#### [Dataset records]
◆ ◆ ◆ ◆

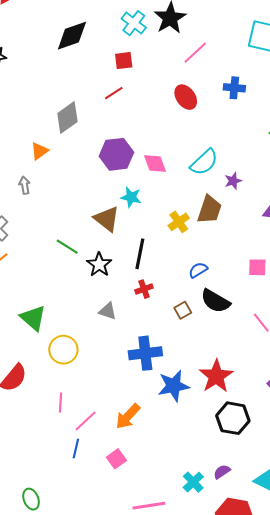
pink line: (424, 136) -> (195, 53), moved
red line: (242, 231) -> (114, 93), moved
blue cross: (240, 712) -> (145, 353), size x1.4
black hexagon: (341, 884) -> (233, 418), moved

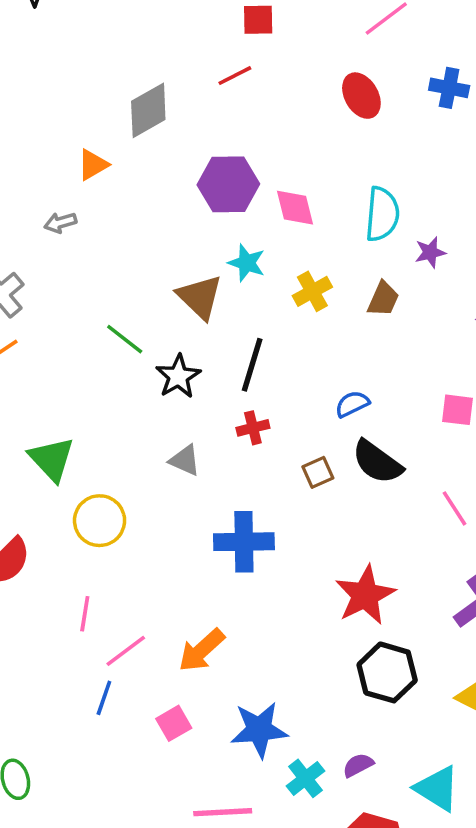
cyan semicircle: (204, 162) -> (382, 214), turned -48
gray arrow: (25, 185) -> (60, 223), turned -102
brown trapezoid: (209, 210) -> (383, 299), size x0.7
yellow cross: (179, 222) -> (312, 291), moved
blue star: (174, 386) -> (259, 730), moved

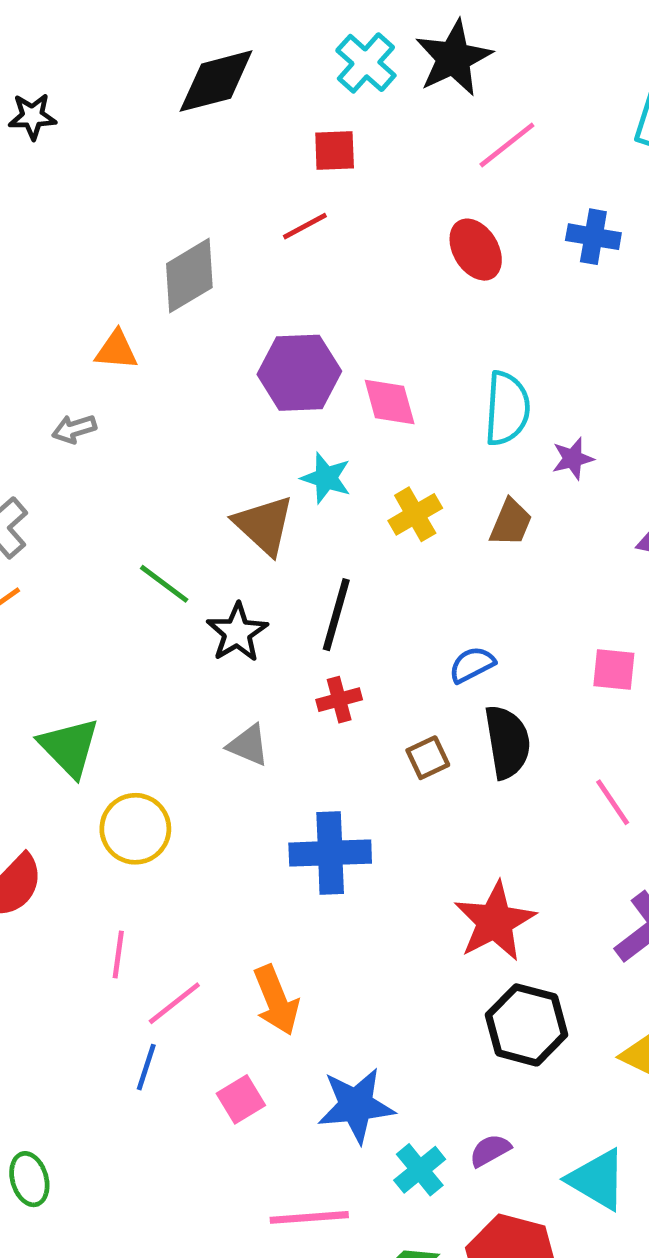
orange triangle: (93, 165) -> (116, 350), turned 36
black semicircle: (377, 462) -> (507, 742), turned -134
orange arrow: (201, 650) -> (276, 1000), turned -69

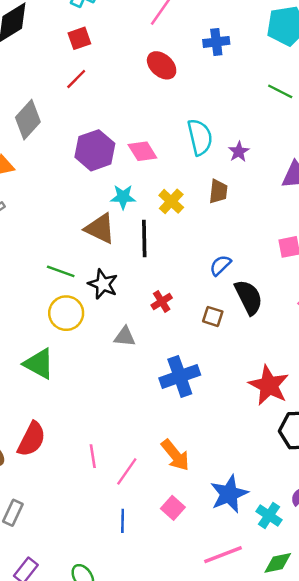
black line: (336, 615) -> (144, 239), moved
brown square: (428, 758) -> (213, 316), turned -30
yellow circle: (135, 829) -> (66, 313), moved
blue line: (146, 1067) -> (123, 521), moved

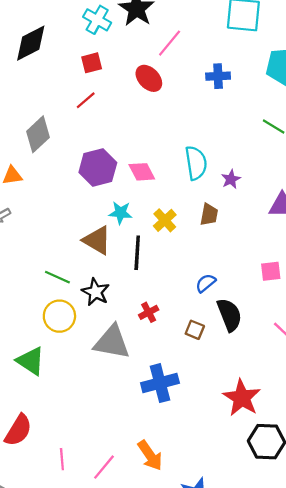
red ellipse: (162, 65) -> (149, 78), moved
gray triangle: (125, 337) -> (112, 342), size x1.8
pink line: (93, 456) -> (62, 459), moved

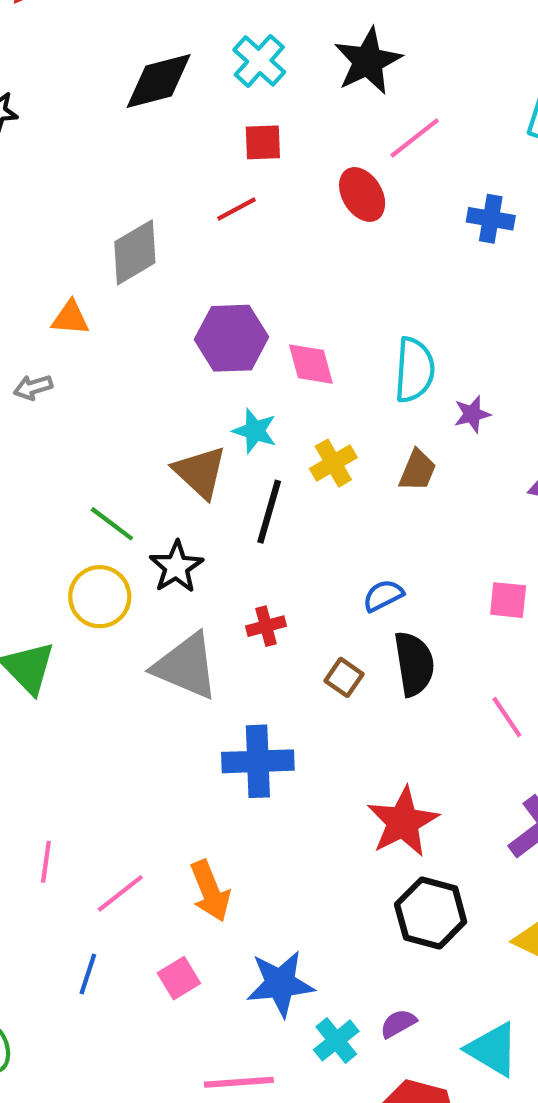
cyan cross: (97, 20) -> (259, 61), moved

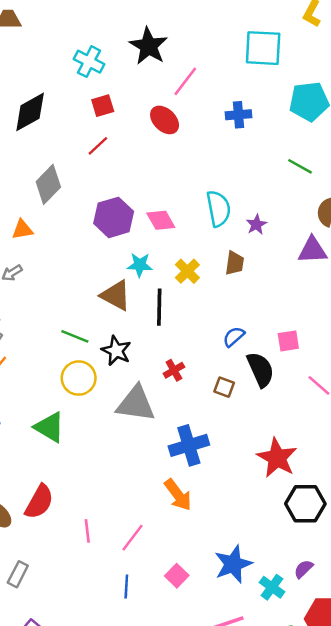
black diamond: (159, 81) -> (30, 112), moved
pink square: (508, 600) -> (288, 341), moved
orange arrow: (210, 891) -> (178, 495), moved

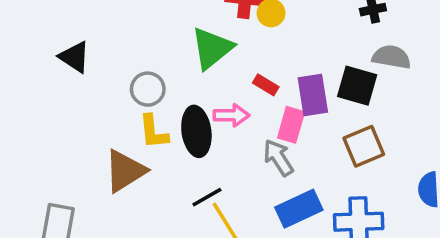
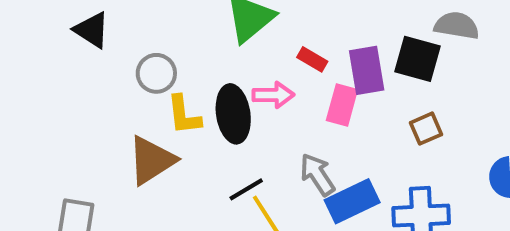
gray circle: (148, 89) -> (156, 73), moved
brown square: (364, 146) -> (426, 129), size x0.7
gray arrow: (278, 158) -> (317, 175), moved

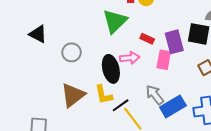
yellow L-shape: (184, 115) -> (104, 95), moved

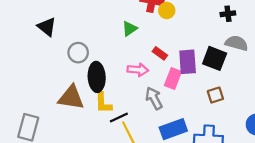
green triangle: (115, 21) -> (130, 29), size x0.6
black ellipse: (111, 69) -> (97, 77), moved
brown triangle: (73, 95) -> (71, 98), turned 36
gray arrow: (155, 95) -> (154, 98), moved

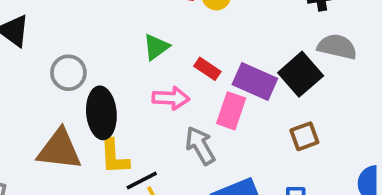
green triangle: (130, 29) -> (156, 47), moved
black square: (215, 58) -> (301, 74), turned 30
purple rectangle: (188, 62) -> (255, 82), turned -60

◆ ◆ ◆ ◆

#### [What to produce]
What is needed is an exact printout of all the entries, without the pictures.

#### [Reply to the task]
pink line: (424, 136) -> (195, 53), moved
red line: (242, 231) -> (114, 93), moved
blue cross: (240, 712) -> (145, 353), size x1.4
black hexagon: (341, 884) -> (233, 418), moved

cyan semicircle: (204, 162) -> (382, 214), turned -48
gray arrow: (25, 185) -> (60, 223), turned -102
brown trapezoid: (209, 210) -> (383, 299), size x0.7
yellow cross: (179, 222) -> (312, 291), moved
blue star: (174, 386) -> (259, 730), moved

orange triangle: (93, 165) -> (116, 350), turned 36
black semicircle: (377, 462) -> (507, 742), turned -134
orange arrow: (201, 650) -> (276, 1000), turned -69

black line: (336, 615) -> (144, 239), moved
brown square: (428, 758) -> (213, 316), turned -30
yellow circle: (135, 829) -> (66, 313), moved
blue line: (146, 1067) -> (123, 521), moved

red ellipse: (162, 65) -> (149, 78), moved
gray triangle: (125, 337) -> (112, 342), size x1.8
pink line: (93, 456) -> (62, 459), moved

cyan cross: (97, 20) -> (259, 61), moved

black diamond: (159, 81) -> (30, 112), moved
pink square: (508, 600) -> (288, 341), moved
orange arrow: (210, 891) -> (178, 495), moved

gray circle: (148, 89) -> (156, 73), moved
brown square: (364, 146) -> (426, 129), size x0.7
gray arrow: (278, 158) -> (317, 175), moved

yellow L-shape: (184, 115) -> (104, 95), moved

green triangle: (115, 21) -> (130, 29), size x0.6
black ellipse: (111, 69) -> (97, 77), moved
brown triangle: (73, 95) -> (71, 98), turned 36
gray arrow: (155, 95) -> (154, 98), moved

green triangle: (130, 29) -> (156, 47), moved
black square: (215, 58) -> (301, 74), turned 30
purple rectangle: (188, 62) -> (255, 82), turned -60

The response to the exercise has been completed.